MATERIAL PROVIDED —
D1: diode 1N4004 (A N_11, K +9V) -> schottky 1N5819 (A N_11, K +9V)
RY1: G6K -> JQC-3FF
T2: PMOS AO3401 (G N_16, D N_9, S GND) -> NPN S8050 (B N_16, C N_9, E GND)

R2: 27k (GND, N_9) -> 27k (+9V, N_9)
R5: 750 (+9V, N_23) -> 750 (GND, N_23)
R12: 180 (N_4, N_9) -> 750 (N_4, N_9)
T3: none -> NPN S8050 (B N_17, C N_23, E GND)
* * *
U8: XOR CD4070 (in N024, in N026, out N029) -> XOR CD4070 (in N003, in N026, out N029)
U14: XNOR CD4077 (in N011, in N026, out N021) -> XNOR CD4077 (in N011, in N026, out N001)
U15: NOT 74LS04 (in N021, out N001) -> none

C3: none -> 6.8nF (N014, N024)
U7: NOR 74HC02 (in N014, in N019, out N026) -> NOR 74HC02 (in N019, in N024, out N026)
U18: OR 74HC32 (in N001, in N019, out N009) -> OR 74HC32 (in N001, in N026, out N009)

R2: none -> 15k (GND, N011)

PROBLEM DESCRIPTION — Copy the records above exactly, beginning at the line that contains "R5: 750 (+9V, N_23) -> 750 (GND, N_23)" and stopping after the line that contains "T3: none -> NPN S8050 (B N_17, C N_23, E GND)".

EXERCISE RESPONSE —
R5: 750 (+9V, N_23) -> 750 (GND, N_23)
R12: 180 (N_4, N_9) -> 750 (N_4, N_9)
T3: none -> NPN S8050 (B N_17, C N_23, E GND)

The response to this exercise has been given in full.